------ DATASET CONTENT ------

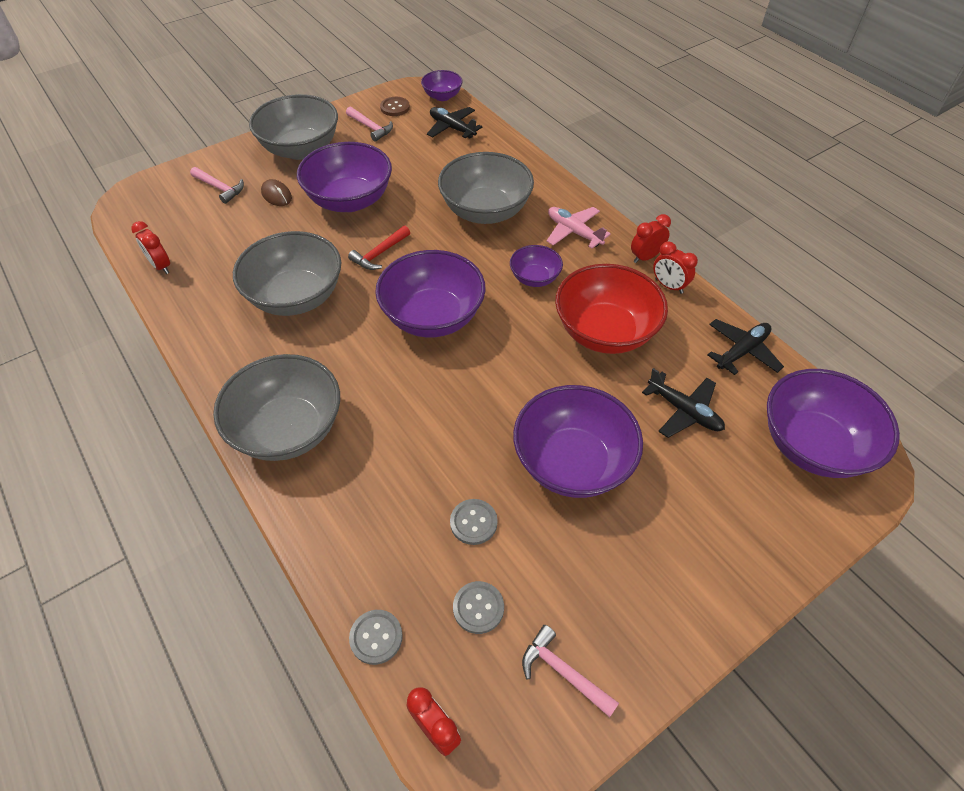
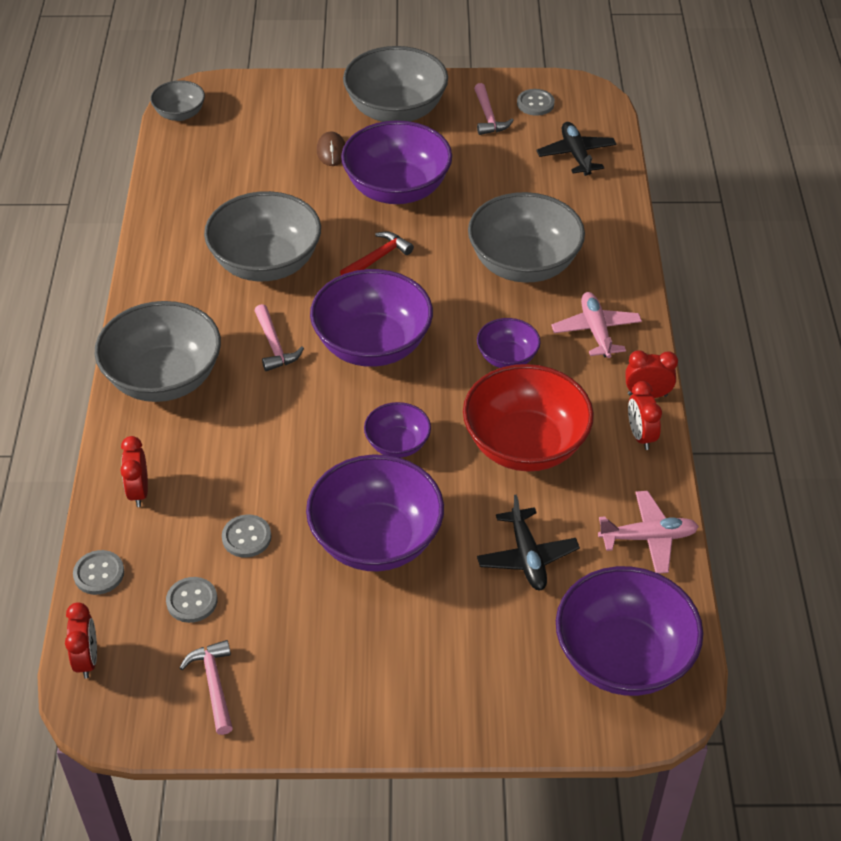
camera: 35 degrees right, 5 degrees down
red clock [131,221,170,274] -> red clock moved to [121,436,148,507]
pink hammer [190,167,244,204] -> pink hammer moved to [254,304,304,371]
red hammer [348,226,410,270] -> red hammer turned 150 degrees clockwise [340,232,414,275]
brown button [380,97,410,116] -> grey button [517,89,555,116]
purple bowl [421,70,463,101] -> purple bowl moved to [364,402,431,458]
black plane [708,319,784,375] -> pink plane [598,491,699,574]
none -> grey bowl [150,80,205,121]

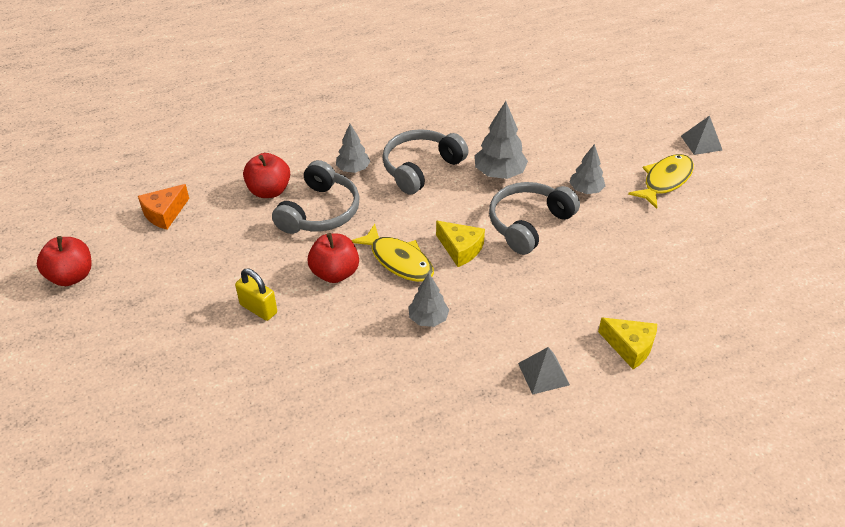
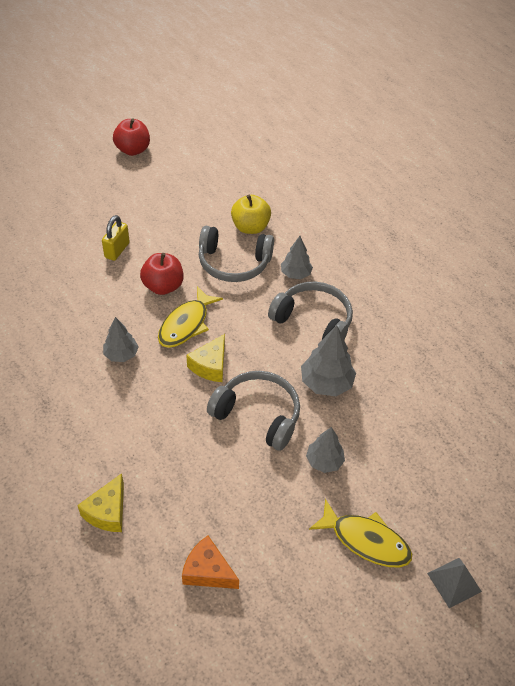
camera: 75 degrees right, 5 degrees up
orange cheese [138,184,189,230] -> orange cheese moved to [182,536,239,589]
red apple [243,153,290,198] -> yellow apple [231,195,271,234]
grey pyramid [518,347,570,395] -> none

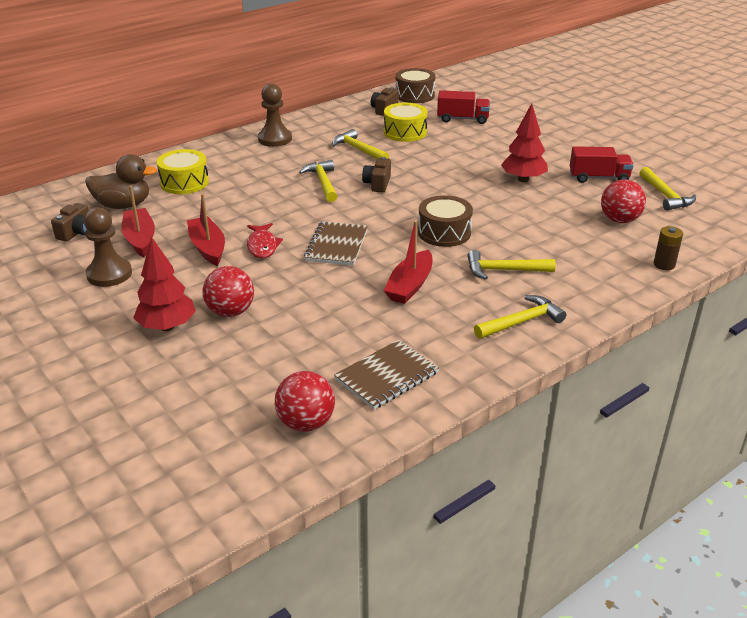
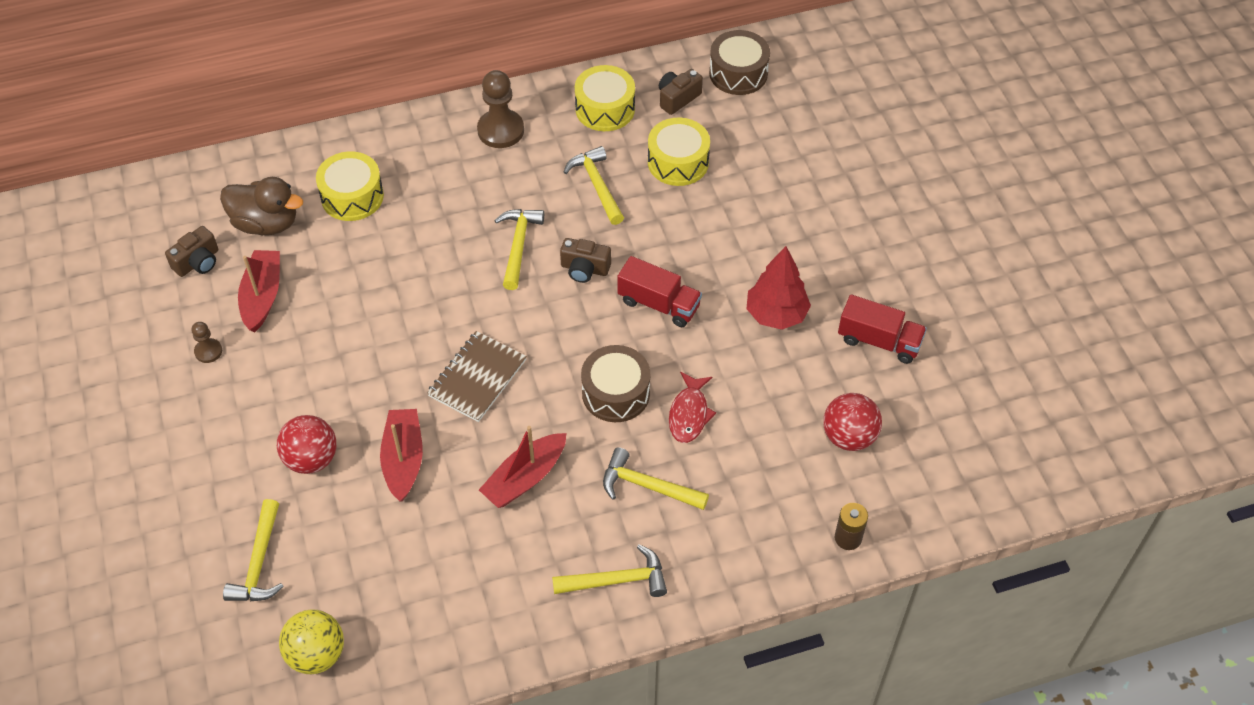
camera: 20 degrees right, 20 degrees up
brown pawn [84,207,132,287] -> brown pawn [191,322,222,363], size x0.53
red tree [133,236,196,331] -> none
red boat [187,194,225,266] -> red boat moved to [380,409,423,501]
red fish [247,223,283,258] -> red fish moved to [669,372,716,443]
red ball [275,371,335,432] -> yellow ball [279,609,344,674]
brown notebook [334,340,439,409] -> none
brown camera [362,157,391,192] -> brown camera turned 105 degrees counterclockwise [560,238,611,283]
red truck [437,90,490,124] -> red truck moved to [617,256,702,327]
yellow hammer [639,167,696,211] -> yellow hammer moved to [223,499,284,601]
none -> yellow drum [575,65,635,131]

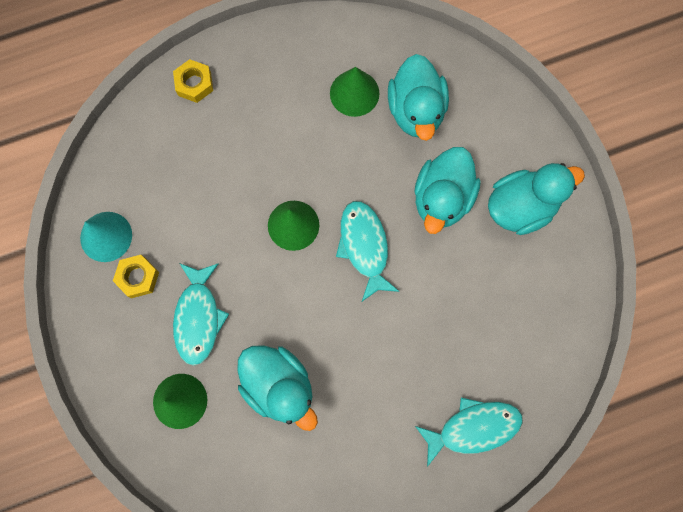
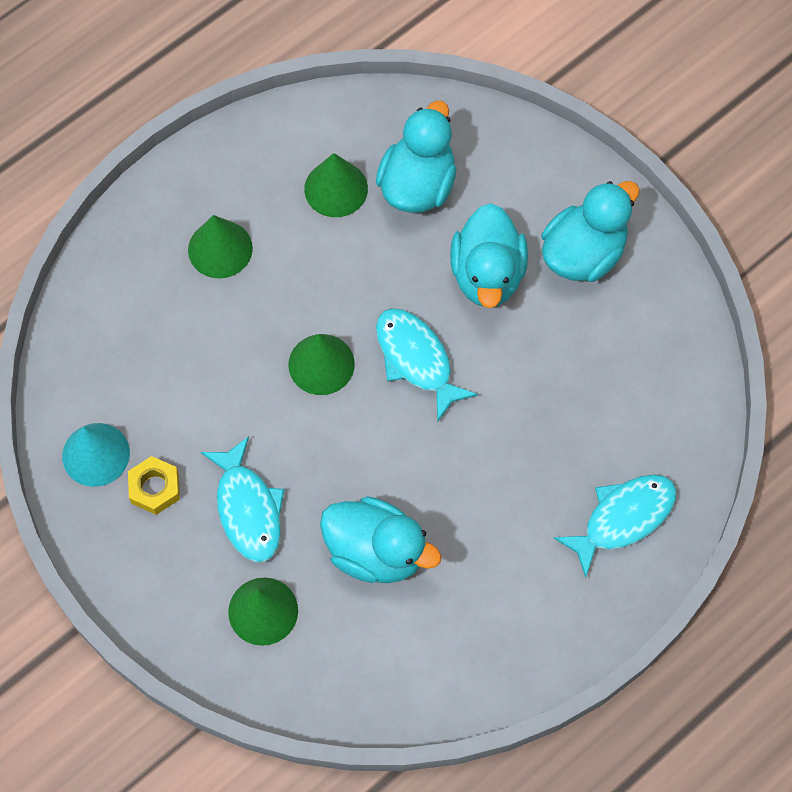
camera: 20 degrees left, 10 degrees down
yellow nut [173,59,213,103] -> none
turquoise duck [388,54,449,141] -> turquoise duck turned 135 degrees counterclockwise [376,101,457,213]
none -> green cone [188,215,253,278]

------

Reproduce exactly the lines above from the one with "none -> yellow drum [575,65,635,131]" through the last line of the data, keeping both ends and dropping the pictures.

none -> yellow drum [575,65,635,131]

camera: 20 degrees left, 10 degrees down
yellow nut [173,59,213,103] -> none
turquoise duck [388,54,449,141] -> turquoise duck turned 135 degrees counterclockwise [376,101,457,213]
none -> green cone [188,215,253,278]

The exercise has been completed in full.